**To do**
For this task, extract exactly the lines of the data below, from the line containing "(336, 460) = (478, 575): yellow" through the last one, with pictures left out.

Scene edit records
^^^^^^^^
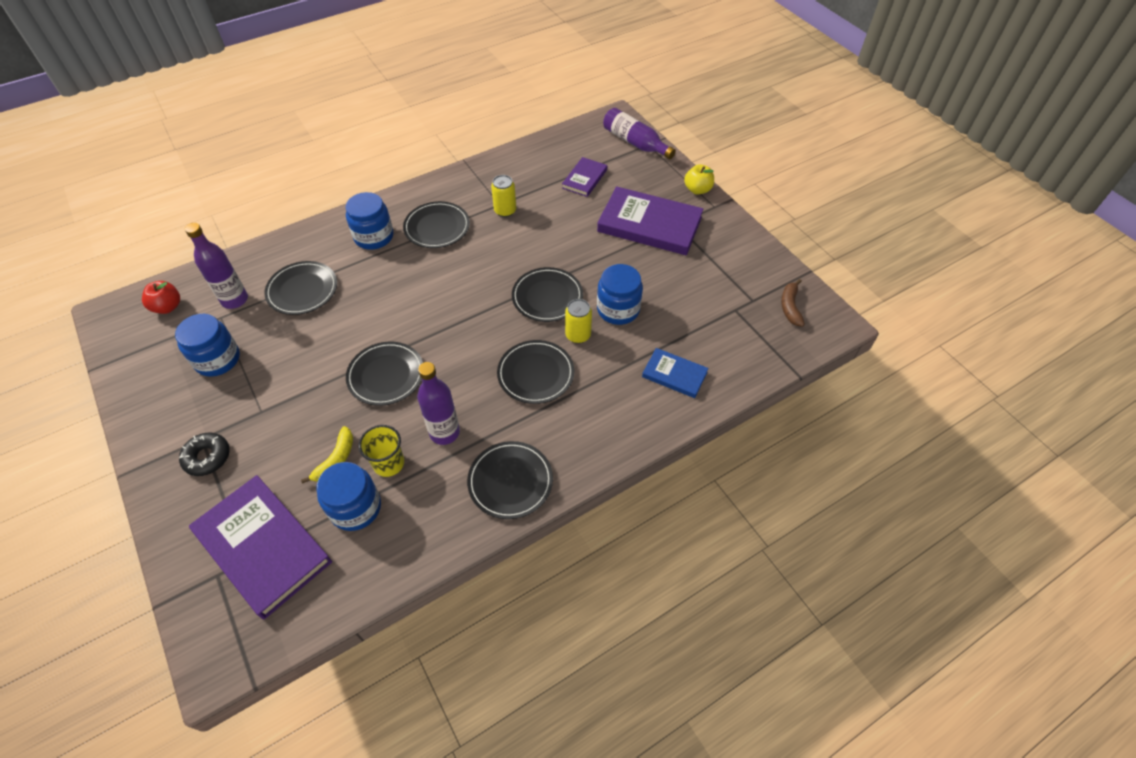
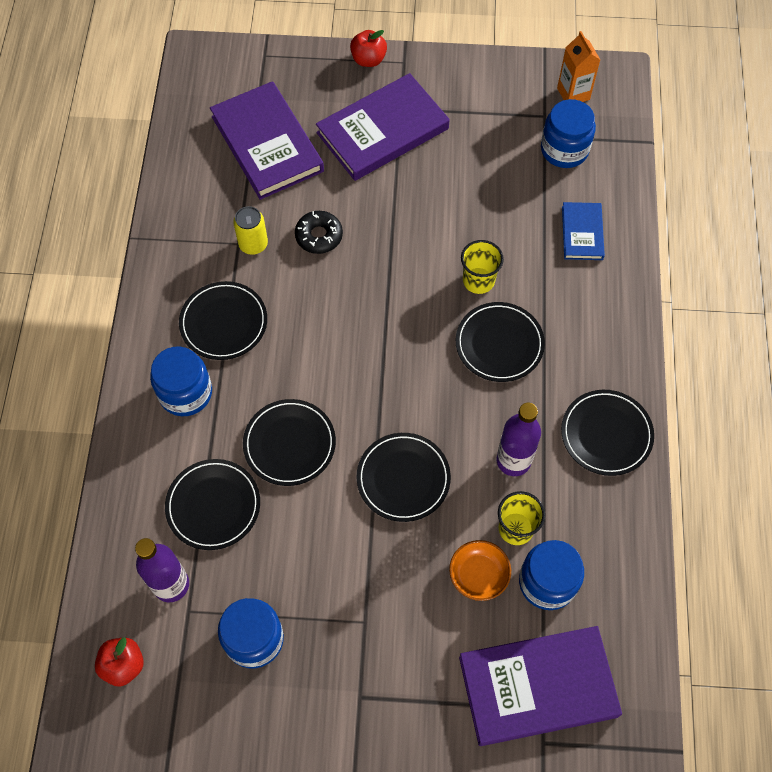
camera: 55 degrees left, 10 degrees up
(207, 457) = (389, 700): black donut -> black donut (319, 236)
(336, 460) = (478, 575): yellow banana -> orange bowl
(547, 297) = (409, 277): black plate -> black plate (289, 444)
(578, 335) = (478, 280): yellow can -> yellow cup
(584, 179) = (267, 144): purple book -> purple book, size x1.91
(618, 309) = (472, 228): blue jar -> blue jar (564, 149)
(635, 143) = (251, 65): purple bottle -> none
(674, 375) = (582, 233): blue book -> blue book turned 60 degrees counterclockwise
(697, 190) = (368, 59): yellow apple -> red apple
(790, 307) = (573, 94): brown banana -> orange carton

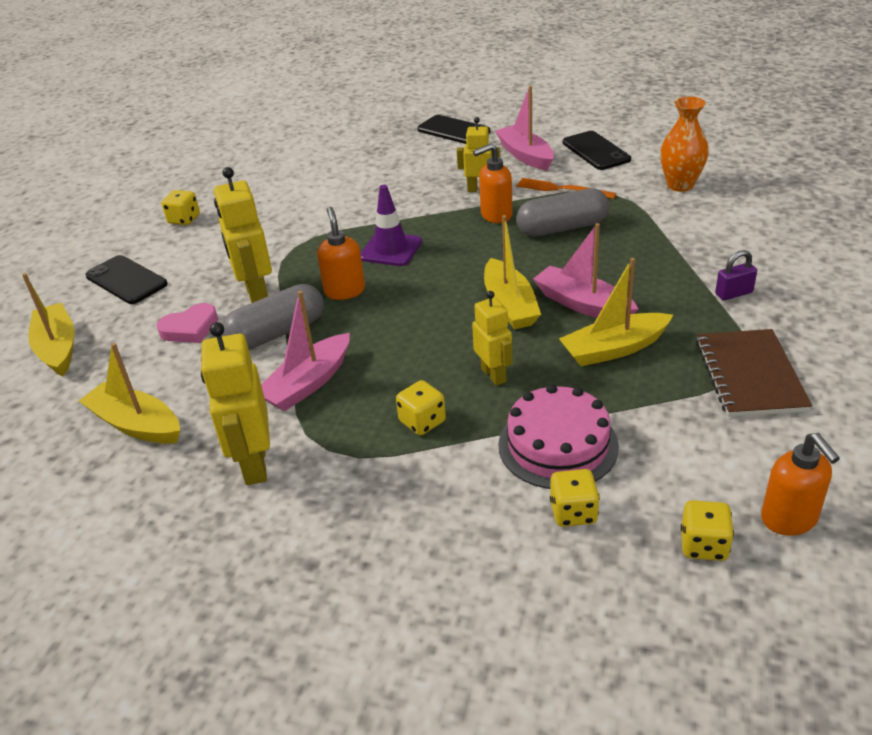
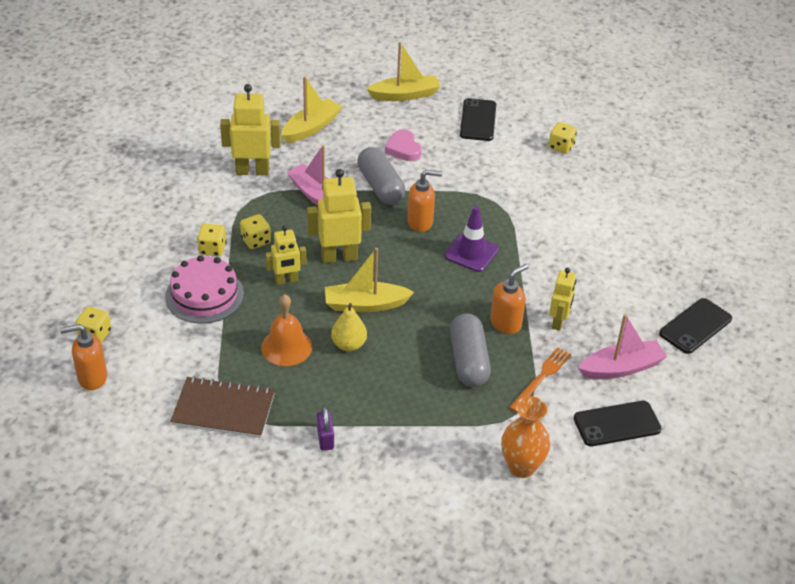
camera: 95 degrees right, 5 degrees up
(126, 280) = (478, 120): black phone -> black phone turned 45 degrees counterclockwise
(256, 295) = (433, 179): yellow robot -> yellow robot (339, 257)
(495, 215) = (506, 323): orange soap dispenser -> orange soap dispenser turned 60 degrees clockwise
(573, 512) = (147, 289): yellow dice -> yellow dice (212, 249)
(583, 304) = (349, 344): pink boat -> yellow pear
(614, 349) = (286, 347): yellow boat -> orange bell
^^^^^^^^
**Answer space**
(336, 460) = (478, 575): yellow banana -> orange bowl
(547, 297) = (409, 277): black plate -> black plate (289, 444)
(578, 335) = (478, 280): yellow can -> yellow cup
(584, 179) = (267, 144): purple book -> purple book, size x1.91
(618, 309) = (472, 228): blue jar -> blue jar (564, 149)
(635, 143) = (251, 65): purple bottle -> none
(674, 375) = (582, 233): blue book -> blue book turned 60 degrees counterclockwise
(697, 190) = (368, 59): yellow apple -> red apple
(790, 307) = (573, 94): brown banana -> orange carton

camera: 95 degrees right, 5 degrees up
(126, 280) = (478, 120): black phone -> black phone turned 45 degrees counterclockwise
(256, 295) = (433, 179): yellow robot -> yellow robot (339, 257)
(495, 215) = (506, 323): orange soap dispenser -> orange soap dispenser turned 60 degrees clockwise
(573, 512) = (147, 289): yellow dice -> yellow dice (212, 249)
(583, 304) = (349, 344): pink boat -> yellow pear
(614, 349) = (286, 347): yellow boat -> orange bell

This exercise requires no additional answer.